PROMPT: Take the entries below and print, exactly, the stretch from the line containing "none -> tan 1x2 brick [412,286,533,385]" through the line containing "none -> yellow 1x1 plate [536,207,583,245]", both included.

SOURCE DATA:
· · · · · · ·

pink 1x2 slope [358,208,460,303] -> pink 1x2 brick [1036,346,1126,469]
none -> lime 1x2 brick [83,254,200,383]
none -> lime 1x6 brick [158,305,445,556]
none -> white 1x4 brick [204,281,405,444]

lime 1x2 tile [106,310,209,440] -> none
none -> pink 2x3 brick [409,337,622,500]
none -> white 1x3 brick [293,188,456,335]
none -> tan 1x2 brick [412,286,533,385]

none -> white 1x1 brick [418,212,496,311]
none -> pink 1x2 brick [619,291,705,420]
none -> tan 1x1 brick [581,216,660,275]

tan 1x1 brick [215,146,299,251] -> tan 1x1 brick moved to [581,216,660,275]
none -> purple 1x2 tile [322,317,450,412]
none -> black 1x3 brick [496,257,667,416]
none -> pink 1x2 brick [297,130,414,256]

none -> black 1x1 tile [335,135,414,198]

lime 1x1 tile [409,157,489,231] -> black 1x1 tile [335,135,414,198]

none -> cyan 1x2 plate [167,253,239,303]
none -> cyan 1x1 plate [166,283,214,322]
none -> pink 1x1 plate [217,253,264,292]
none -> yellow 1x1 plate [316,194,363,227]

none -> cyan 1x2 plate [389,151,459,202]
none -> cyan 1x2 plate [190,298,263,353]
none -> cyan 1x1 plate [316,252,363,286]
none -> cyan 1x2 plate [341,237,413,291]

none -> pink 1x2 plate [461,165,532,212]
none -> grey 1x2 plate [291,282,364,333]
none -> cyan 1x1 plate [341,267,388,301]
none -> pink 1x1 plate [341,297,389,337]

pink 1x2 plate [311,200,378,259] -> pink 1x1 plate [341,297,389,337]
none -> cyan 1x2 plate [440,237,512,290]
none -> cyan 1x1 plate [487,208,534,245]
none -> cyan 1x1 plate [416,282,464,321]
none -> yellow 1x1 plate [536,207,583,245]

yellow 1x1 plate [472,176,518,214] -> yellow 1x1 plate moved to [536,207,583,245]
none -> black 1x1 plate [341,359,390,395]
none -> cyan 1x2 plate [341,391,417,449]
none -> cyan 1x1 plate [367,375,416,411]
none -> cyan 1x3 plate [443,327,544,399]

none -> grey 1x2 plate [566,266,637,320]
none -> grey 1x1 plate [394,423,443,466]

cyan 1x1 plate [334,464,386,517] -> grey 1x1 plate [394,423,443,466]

· · · · · · ·

RESULT:
none -> tan 1x2 brick [412,286,533,385]

none -> white 1x1 brick [418,212,496,311]
none -> pink 1x2 brick [619,291,705,420]
none -> tan 1x1 brick [581,216,660,275]

tan 1x1 brick [215,146,299,251] -> tan 1x1 brick moved to [581,216,660,275]
none -> purple 1x2 tile [322,317,450,412]
none -> black 1x3 brick [496,257,667,416]
none -> pink 1x2 brick [297,130,414,256]

none -> black 1x1 tile [335,135,414,198]

lime 1x1 tile [409,157,489,231] -> black 1x1 tile [335,135,414,198]

none -> cyan 1x2 plate [167,253,239,303]
none -> cyan 1x1 plate [166,283,214,322]
none -> pink 1x1 plate [217,253,264,292]
none -> yellow 1x1 plate [316,194,363,227]

none -> cyan 1x2 plate [389,151,459,202]
none -> cyan 1x2 plate [190,298,263,353]
none -> cyan 1x1 plate [316,252,363,286]
none -> cyan 1x2 plate [341,237,413,291]

none -> pink 1x2 plate [461,165,532,212]
none -> grey 1x2 plate [291,282,364,333]
none -> cyan 1x1 plate [341,267,388,301]
none -> pink 1x1 plate [341,297,389,337]

pink 1x2 plate [311,200,378,259] -> pink 1x1 plate [341,297,389,337]
none -> cyan 1x2 plate [440,237,512,290]
none -> cyan 1x1 plate [487,208,534,245]
none -> cyan 1x1 plate [416,282,464,321]
none -> yellow 1x1 plate [536,207,583,245]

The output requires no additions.